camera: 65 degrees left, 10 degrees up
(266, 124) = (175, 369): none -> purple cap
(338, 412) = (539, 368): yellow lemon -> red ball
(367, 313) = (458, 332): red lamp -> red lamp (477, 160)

--

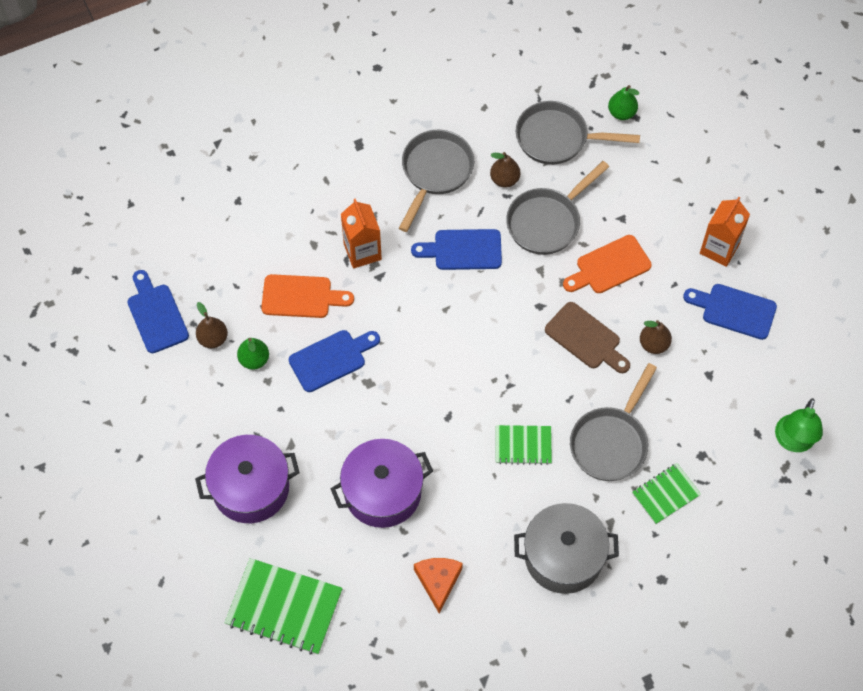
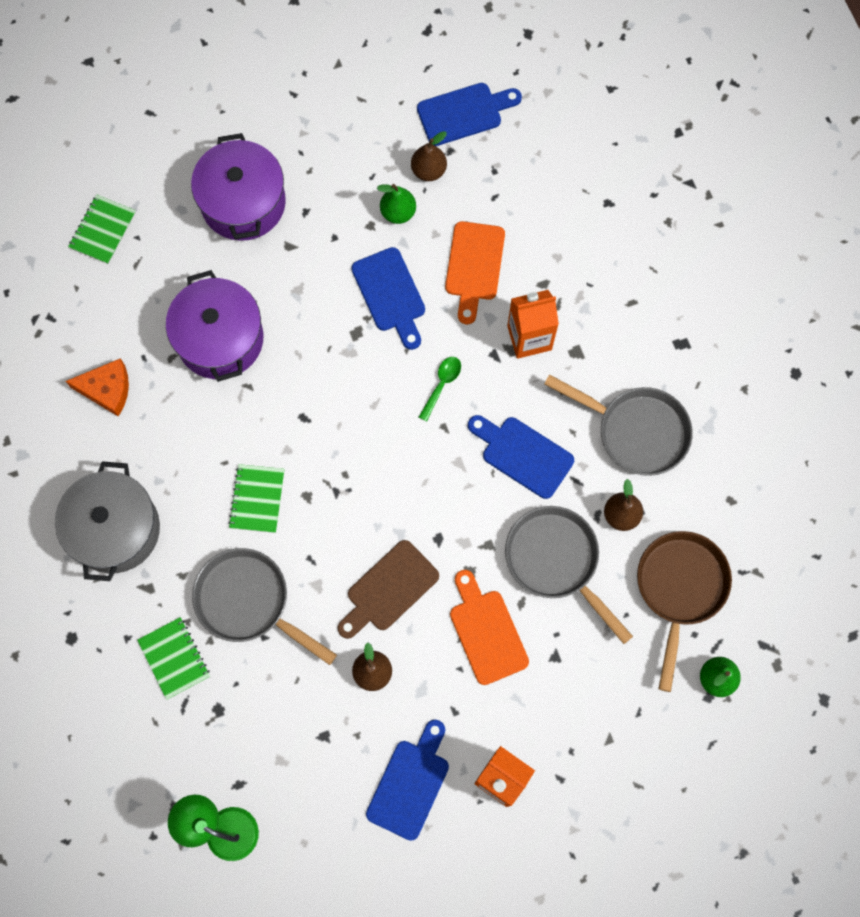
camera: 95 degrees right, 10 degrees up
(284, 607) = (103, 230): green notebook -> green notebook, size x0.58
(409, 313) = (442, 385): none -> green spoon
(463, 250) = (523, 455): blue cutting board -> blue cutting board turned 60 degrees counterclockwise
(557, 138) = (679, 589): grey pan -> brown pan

...

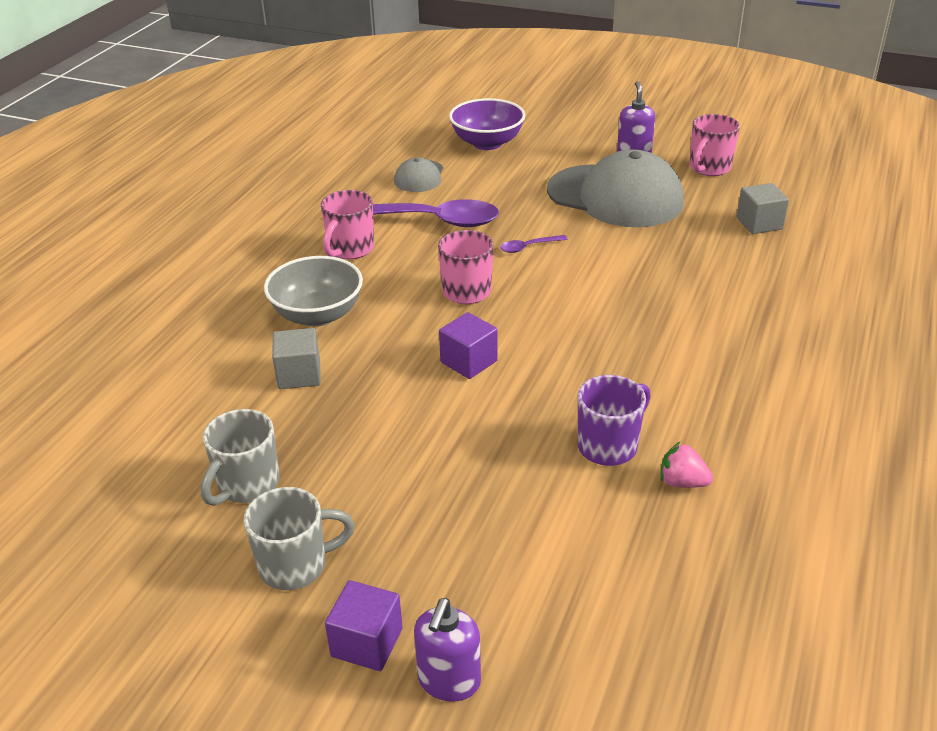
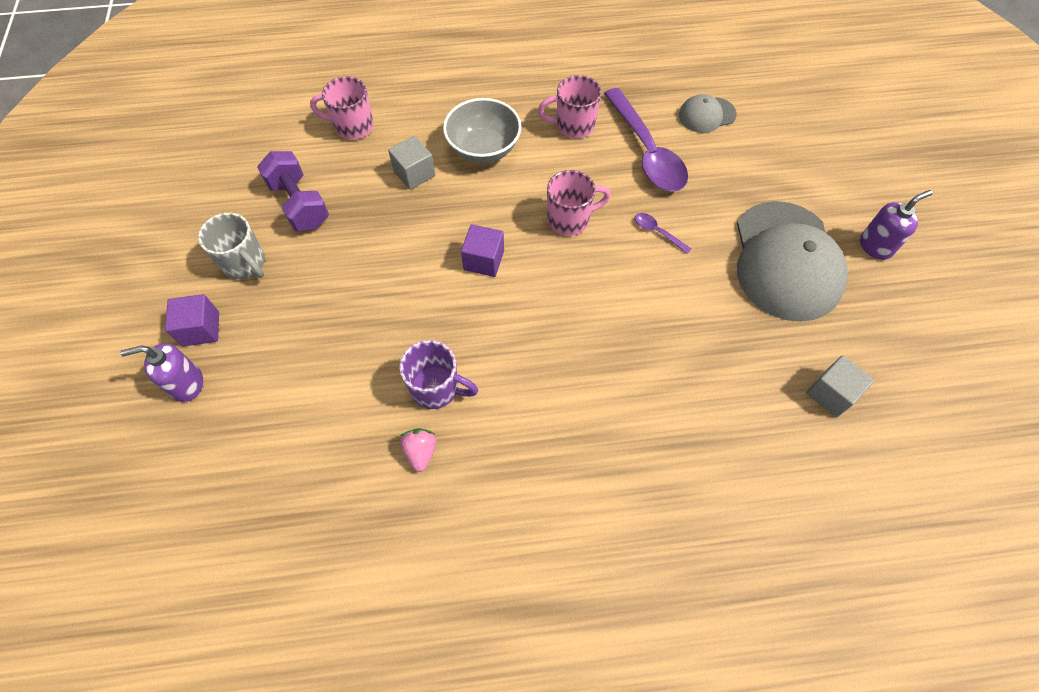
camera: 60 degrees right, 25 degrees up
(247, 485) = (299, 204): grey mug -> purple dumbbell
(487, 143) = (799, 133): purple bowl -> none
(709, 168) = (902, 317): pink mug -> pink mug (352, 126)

▶ WHAT THE TASK ASKS: Print again the lines of the entries above that fall between the line holding "(487, 143) = (799, 133): purple bowl -> none" and the line holding "(709, 168) = (902, 317): pink", inclusive, exactly as they stand.

▶ WRITTEN SOLUTION:
(487, 143) = (799, 133): purple bowl -> none
(709, 168) = (902, 317): pink mug -> pink mug (352, 126)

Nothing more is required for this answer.